Everything in the data below is left aside except the lines from the one containing "yellow car: 5 -> 3" through the one containing "purple ring: 3 -> 5"; repeat those exactly.

• • • • •

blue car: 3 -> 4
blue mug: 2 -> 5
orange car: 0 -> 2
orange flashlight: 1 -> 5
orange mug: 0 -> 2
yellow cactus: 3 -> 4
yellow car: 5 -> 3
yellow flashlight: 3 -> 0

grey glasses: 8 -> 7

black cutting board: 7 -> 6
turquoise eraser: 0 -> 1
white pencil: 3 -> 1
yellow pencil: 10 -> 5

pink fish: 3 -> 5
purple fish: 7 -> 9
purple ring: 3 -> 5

• • • • •

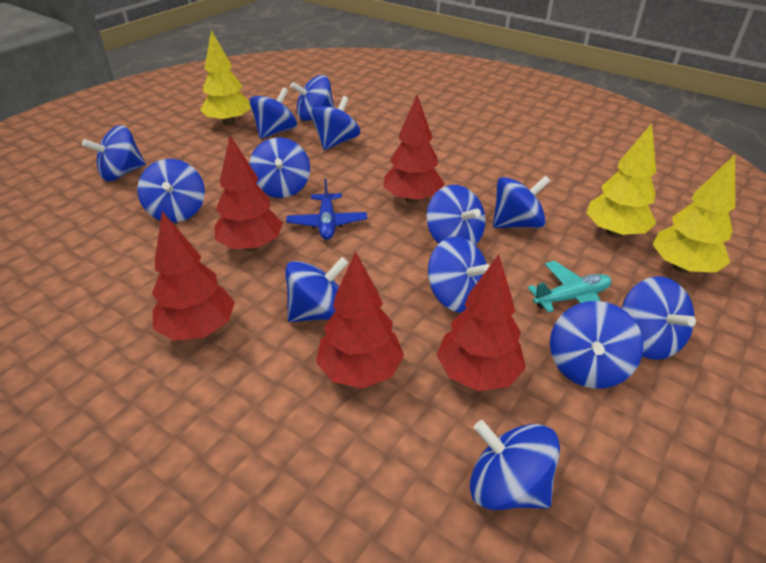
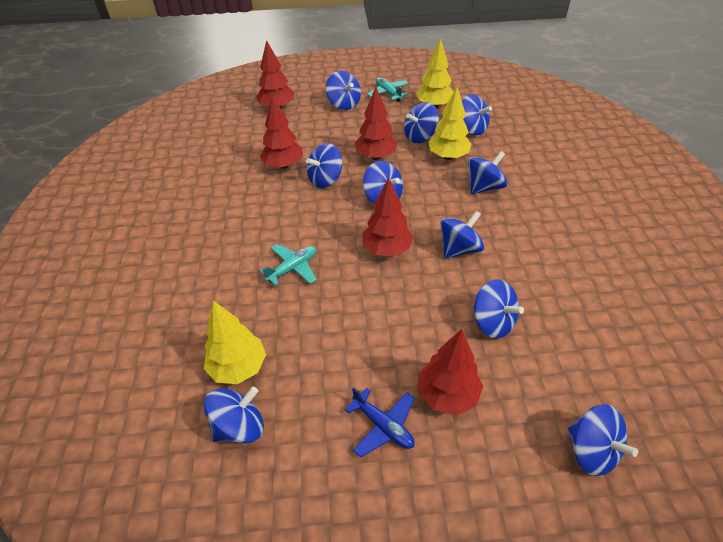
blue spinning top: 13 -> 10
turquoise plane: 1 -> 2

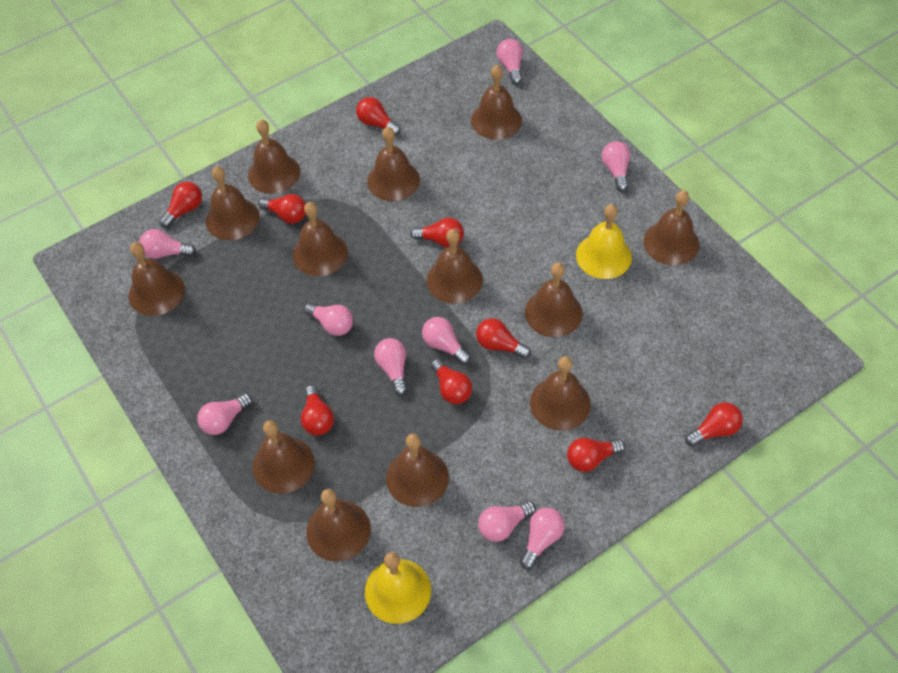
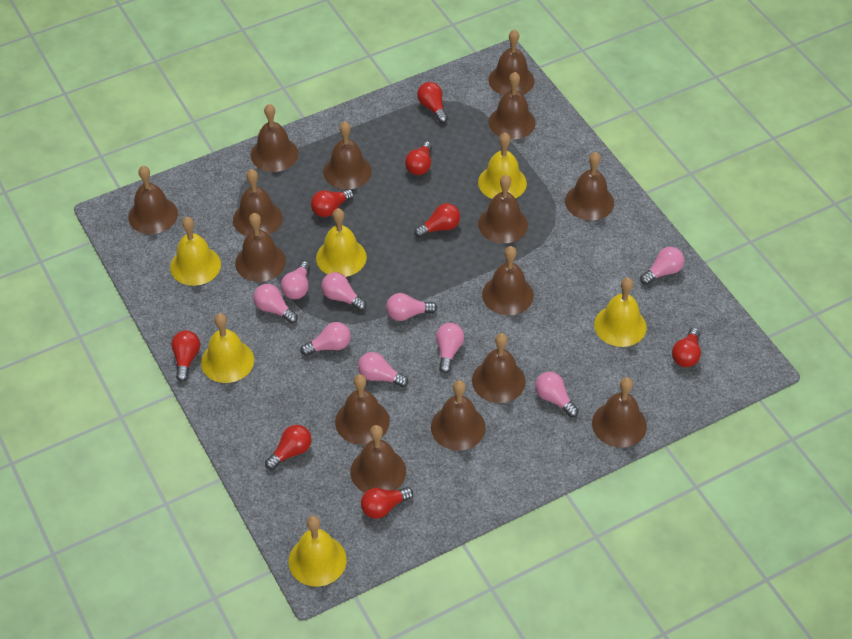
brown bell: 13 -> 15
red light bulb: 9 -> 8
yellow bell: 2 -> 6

• • • • •

The completed task »
yellow car: 5 -> 3
yellow flashlight: 3 -> 0

grey glasses: 8 -> 7

black cutting board: 7 -> 6
turquoise eraser: 0 -> 1
white pencil: 3 -> 1
yellow pencil: 10 -> 5

pink fish: 3 -> 5
purple fish: 7 -> 9
purple ring: 3 -> 5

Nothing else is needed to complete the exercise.